Task directions:
Omit the images. Restate all of the records word for word.

□ □ □ □ □ □ □

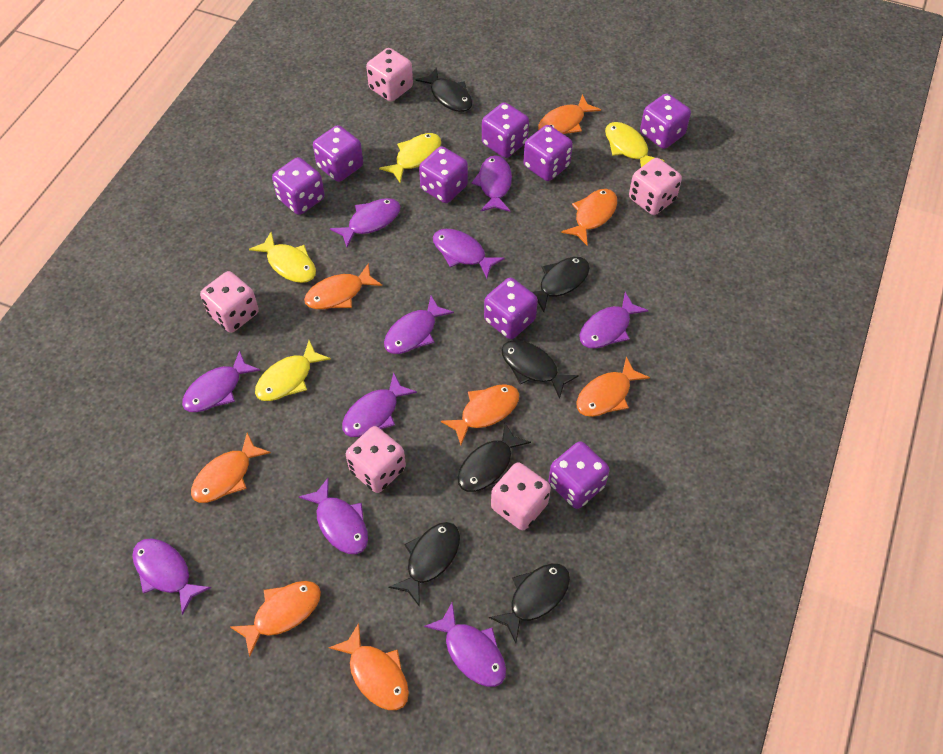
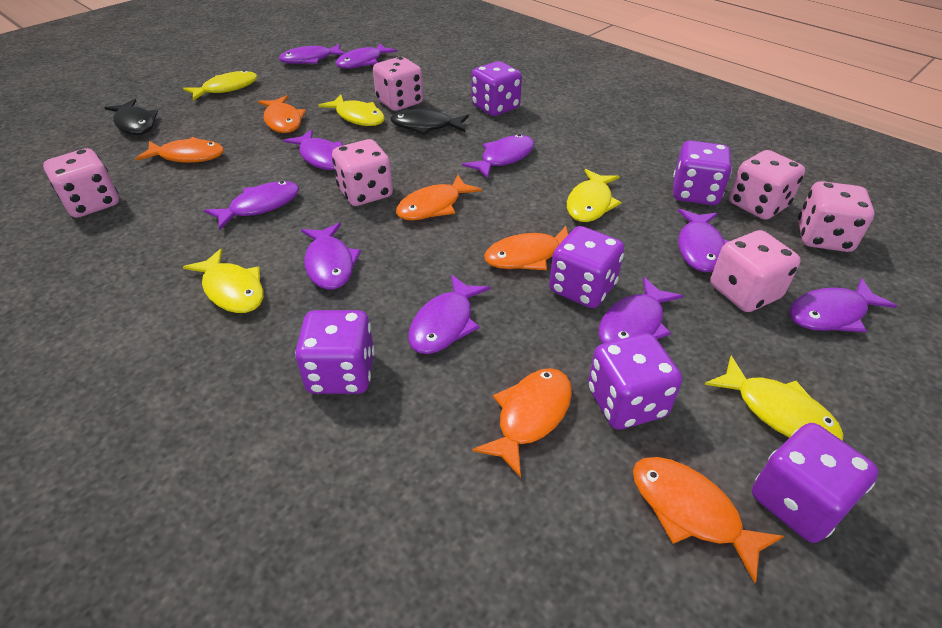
black fish: 6 -> 2
orange fish: 8 -> 6
pink dice: 5 -> 6
purple dice: 8 -> 6
yellow fish: 4 -> 5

□ □ □ □ □ □ □

Written answer:
black fish: 6 -> 2
orange fish: 8 -> 6
pink dice: 5 -> 6
purple dice: 8 -> 6
yellow fish: 4 -> 5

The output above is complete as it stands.